Raw data Start Marker

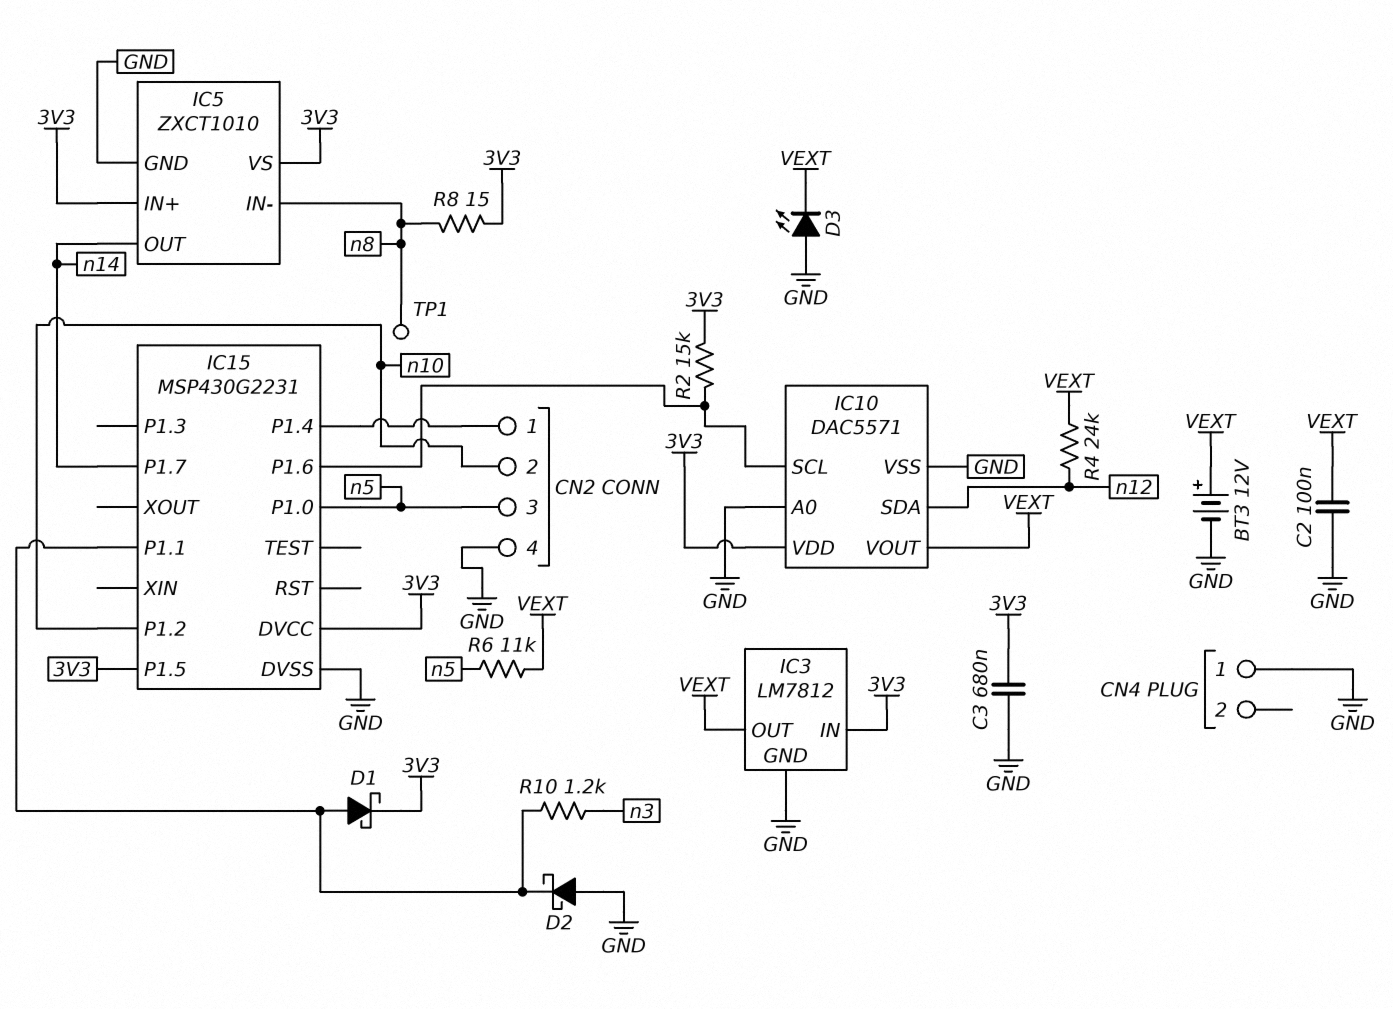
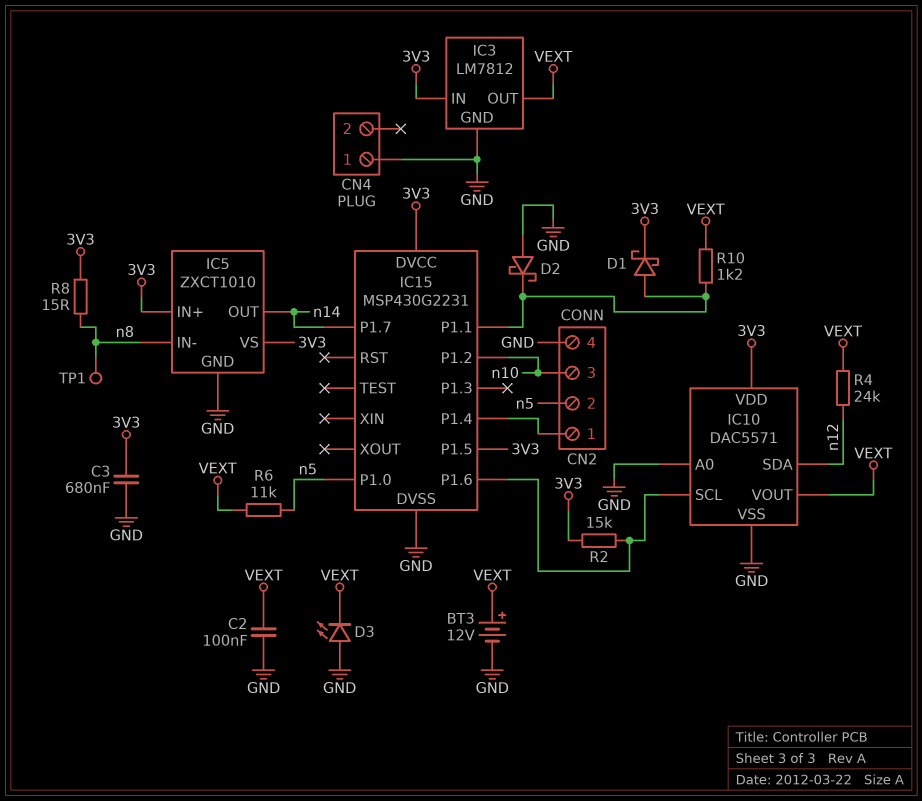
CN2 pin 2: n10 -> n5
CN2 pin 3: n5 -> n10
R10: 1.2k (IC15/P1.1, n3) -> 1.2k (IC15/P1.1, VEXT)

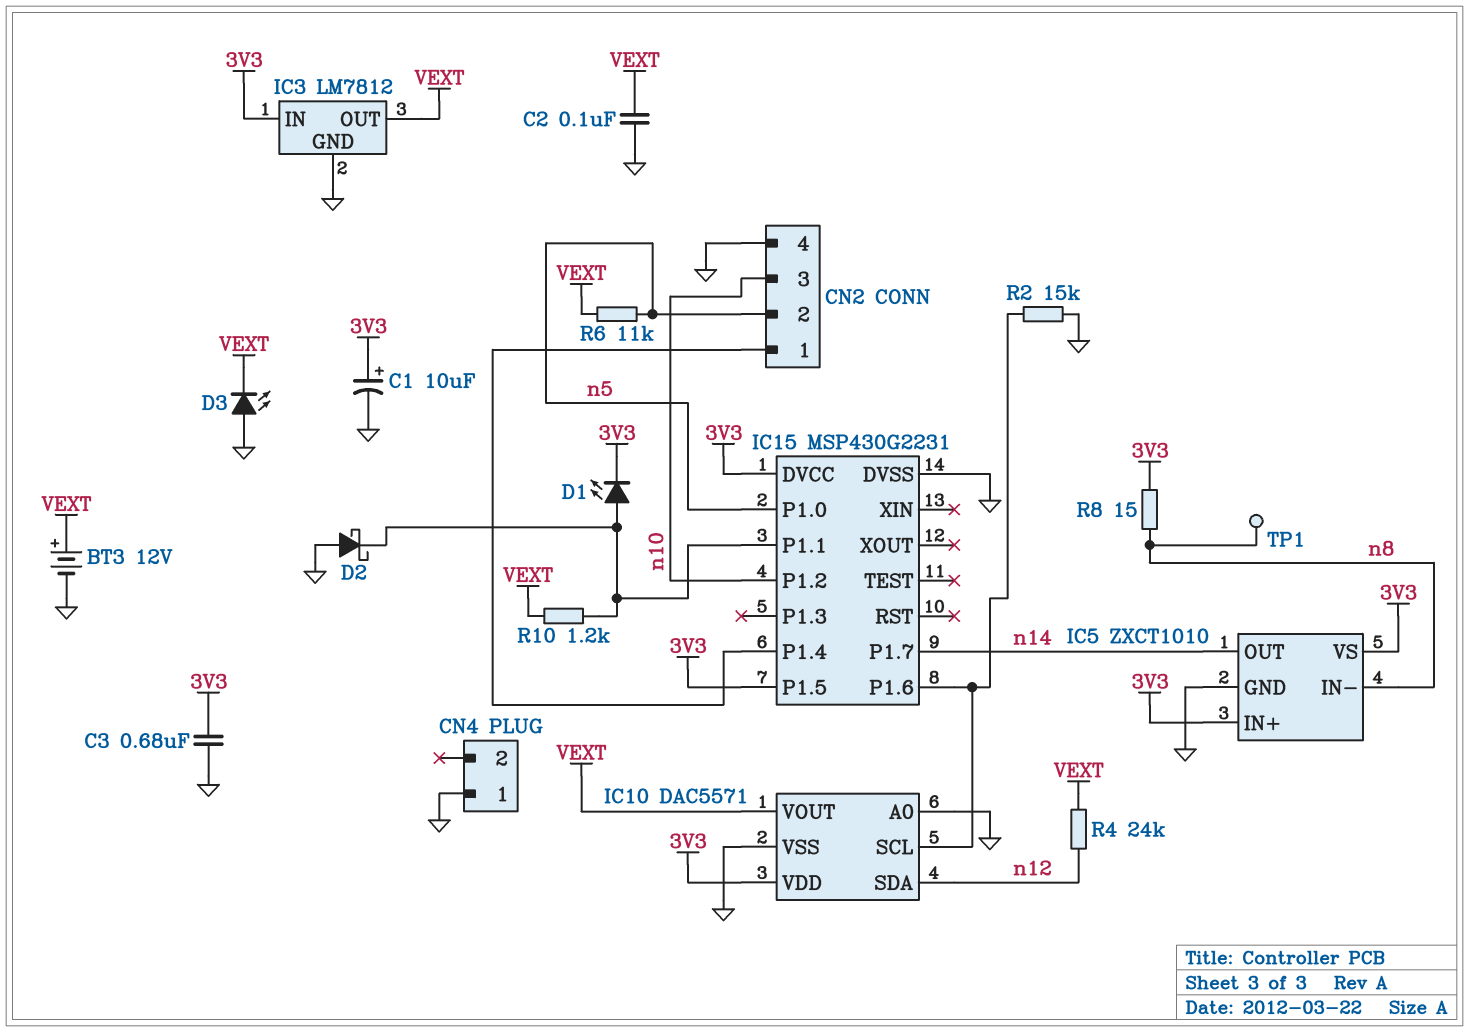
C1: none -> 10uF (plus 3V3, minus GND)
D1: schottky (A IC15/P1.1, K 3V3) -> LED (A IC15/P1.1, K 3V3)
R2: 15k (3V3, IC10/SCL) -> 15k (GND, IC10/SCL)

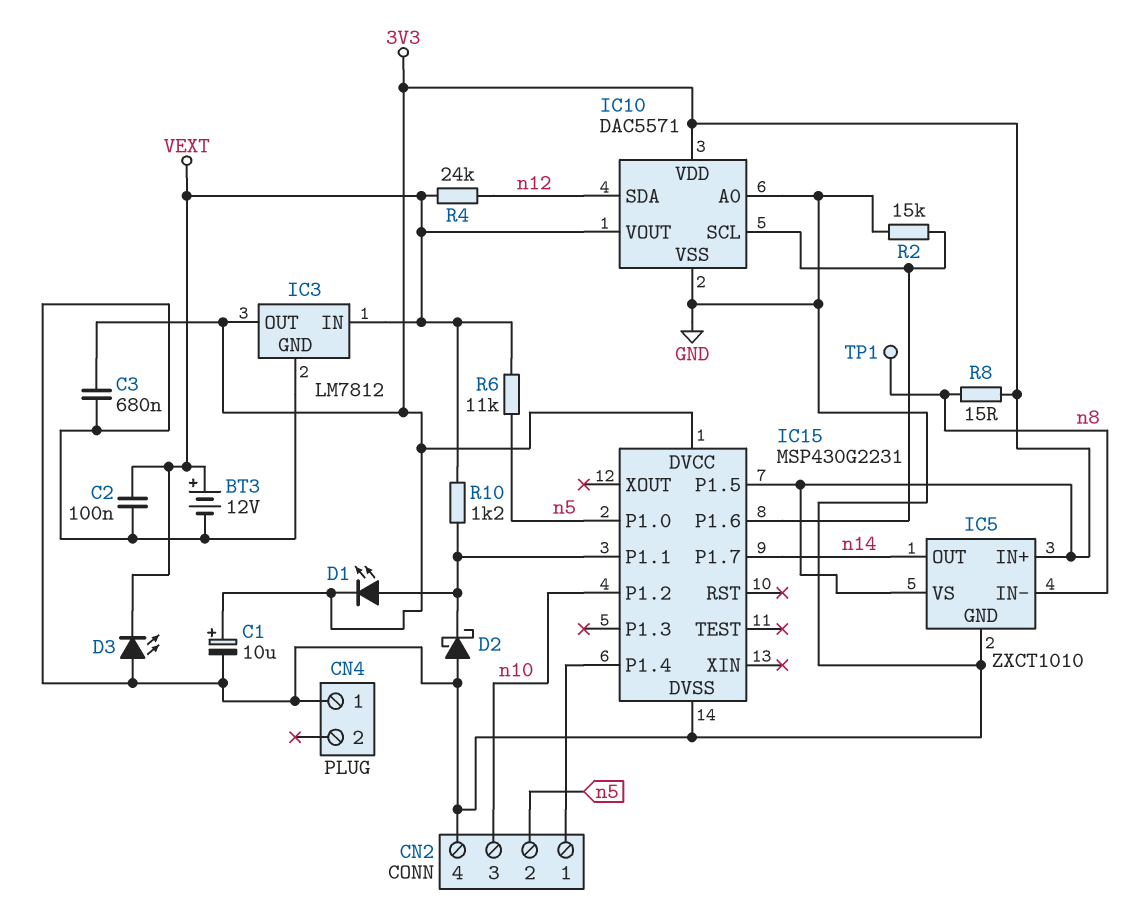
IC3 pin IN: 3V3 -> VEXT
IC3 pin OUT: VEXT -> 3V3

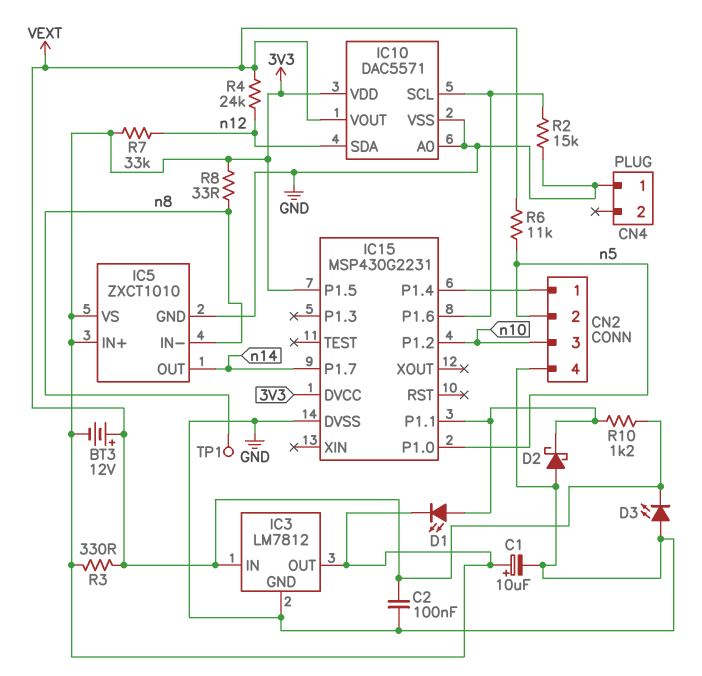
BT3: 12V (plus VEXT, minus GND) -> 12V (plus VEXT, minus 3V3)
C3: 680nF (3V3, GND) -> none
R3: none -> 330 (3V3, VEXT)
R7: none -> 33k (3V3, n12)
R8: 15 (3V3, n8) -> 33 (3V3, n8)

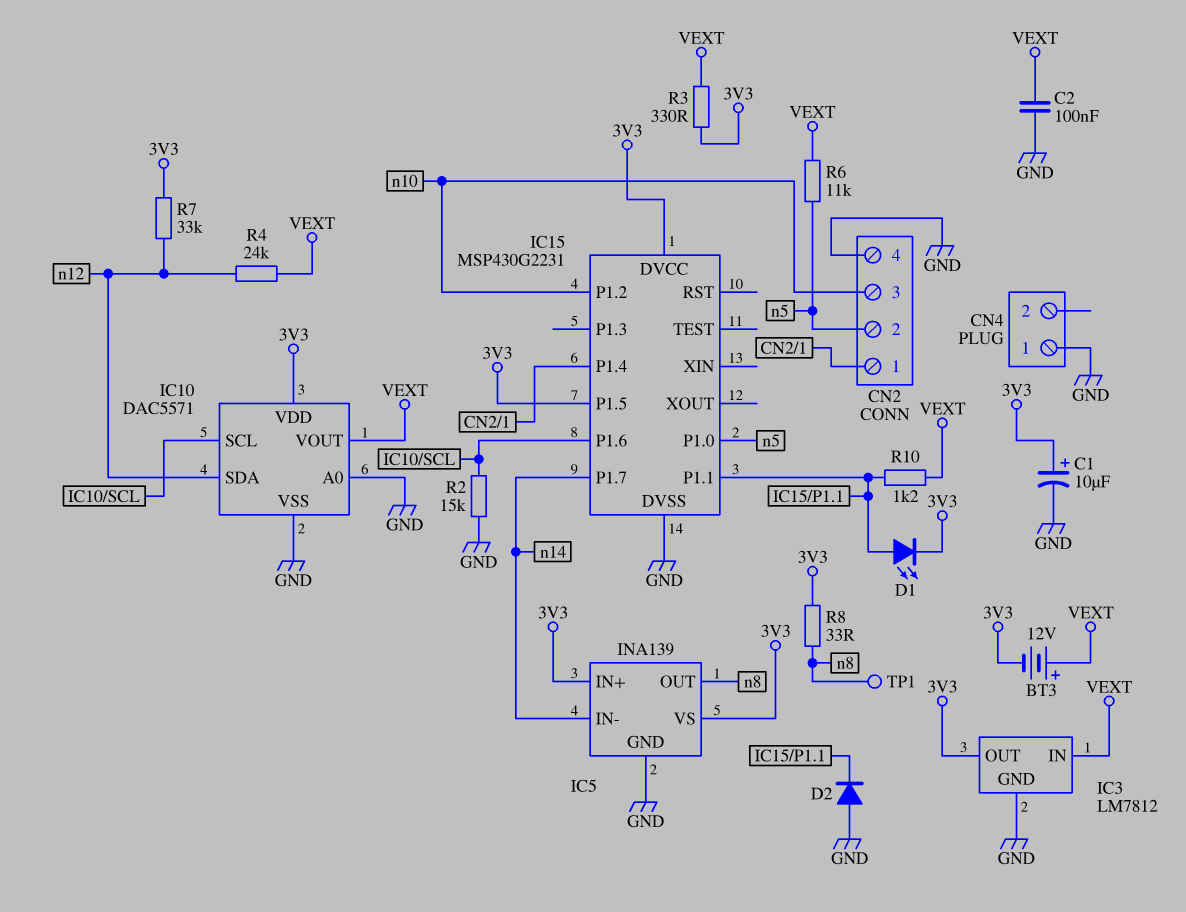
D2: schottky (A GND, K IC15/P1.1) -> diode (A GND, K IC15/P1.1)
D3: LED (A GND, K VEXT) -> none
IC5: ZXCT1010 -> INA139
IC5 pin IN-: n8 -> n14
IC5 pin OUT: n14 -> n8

Raw data End Marker

• What the task requires: A single number is needed: the count of lines in the records that contain "none".

• Result below: 5